» TASK GOAL
Every record must be repeated exactly, with no omission.
— Start DATA EXCERPTS —
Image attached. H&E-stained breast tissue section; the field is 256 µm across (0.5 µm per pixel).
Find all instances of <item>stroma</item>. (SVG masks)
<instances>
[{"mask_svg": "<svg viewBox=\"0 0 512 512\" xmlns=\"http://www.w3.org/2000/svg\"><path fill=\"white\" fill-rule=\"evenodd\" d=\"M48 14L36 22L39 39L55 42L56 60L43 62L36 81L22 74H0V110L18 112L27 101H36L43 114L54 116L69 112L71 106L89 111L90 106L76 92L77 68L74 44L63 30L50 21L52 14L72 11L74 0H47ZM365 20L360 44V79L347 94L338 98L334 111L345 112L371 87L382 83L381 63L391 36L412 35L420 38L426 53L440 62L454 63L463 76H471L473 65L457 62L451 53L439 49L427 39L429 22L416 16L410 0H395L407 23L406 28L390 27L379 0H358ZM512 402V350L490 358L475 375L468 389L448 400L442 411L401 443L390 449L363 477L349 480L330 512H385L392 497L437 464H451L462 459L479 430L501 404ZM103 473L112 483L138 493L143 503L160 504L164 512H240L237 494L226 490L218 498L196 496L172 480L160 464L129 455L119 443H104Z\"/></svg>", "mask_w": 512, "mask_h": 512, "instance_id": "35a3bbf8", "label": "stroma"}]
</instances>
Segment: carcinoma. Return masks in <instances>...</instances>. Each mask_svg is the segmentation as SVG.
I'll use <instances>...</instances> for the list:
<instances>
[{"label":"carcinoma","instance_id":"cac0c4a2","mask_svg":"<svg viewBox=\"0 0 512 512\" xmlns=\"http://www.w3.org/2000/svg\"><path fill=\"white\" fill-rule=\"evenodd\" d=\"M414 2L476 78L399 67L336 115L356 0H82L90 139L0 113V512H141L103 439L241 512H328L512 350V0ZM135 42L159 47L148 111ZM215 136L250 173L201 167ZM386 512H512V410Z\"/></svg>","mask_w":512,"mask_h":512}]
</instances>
— End DATA EXCERPTS —
» RESULT FOR THIS TASK
Image attached. H&E-stained breast tissue section; the field is 256 µm across (0.5 µm per pixel).
Find all instances of <item>stroma</item>. (SVG masks)
<instances>
[{"mask_svg": "<svg viewBox=\"0 0 512 512\" xmlns=\"http://www.w3.org/2000/svg\"><path fill=\"white\" fill-rule=\"evenodd\" d=\"M48 14L36 22L39 39L55 42L56 60L43 62L36 81L22 74H0V110L18 112L27 101H36L43 114L54 116L69 112L71 106L89 111L90 106L76 92L77 68L74 44L63 30L50 21L52 14L72 11L74 0H47ZM365 20L360 44V79L347 94L338 98L334 111L345 112L371 87L382 83L381 63L391 36L412 35L420 38L426 53L440 62L454 63L463 76H471L473 65L457 62L451 53L439 49L427 39L429 22L416 16L410 0H395L407 23L406 28L390 27L379 0H358ZM512 402V350L490 358L475 375L468 389L448 400L442 411L401 443L390 449L363 477L349 480L330 512H385L392 497L437 464H451L462 459L479 430L501 404ZM103 473L112 483L138 493L143 503L160 504L164 512H240L237 494L226 490L218 498L196 496L172 480L160 464L129 455L119 443H104Z\"/></svg>", "mask_w": 512, "mask_h": 512, "instance_id": "35a3bbf8", "label": "stroma"}]
</instances>
Segment: carcinoma. Return masks in <instances>...</instances>. Each mask_svg is the segmentation as SVG.
I'll use <instances>...</instances> for the list:
<instances>
[{"label":"carcinoma","instance_id":"cac0c4a2","mask_svg":"<svg viewBox=\"0 0 512 512\" xmlns=\"http://www.w3.org/2000/svg\"><path fill=\"white\" fill-rule=\"evenodd\" d=\"M414 2L476 78L399 67L336 115L356 0H82L90 139L0 113V512H141L103 439L241 512H328L512 350V0ZM135 42L159 47L148 111ZM215 136L250 173L201 167ZM386 512H512V410Z\"/></svg>","mask_w":512,"mask_h":512}]
</instances>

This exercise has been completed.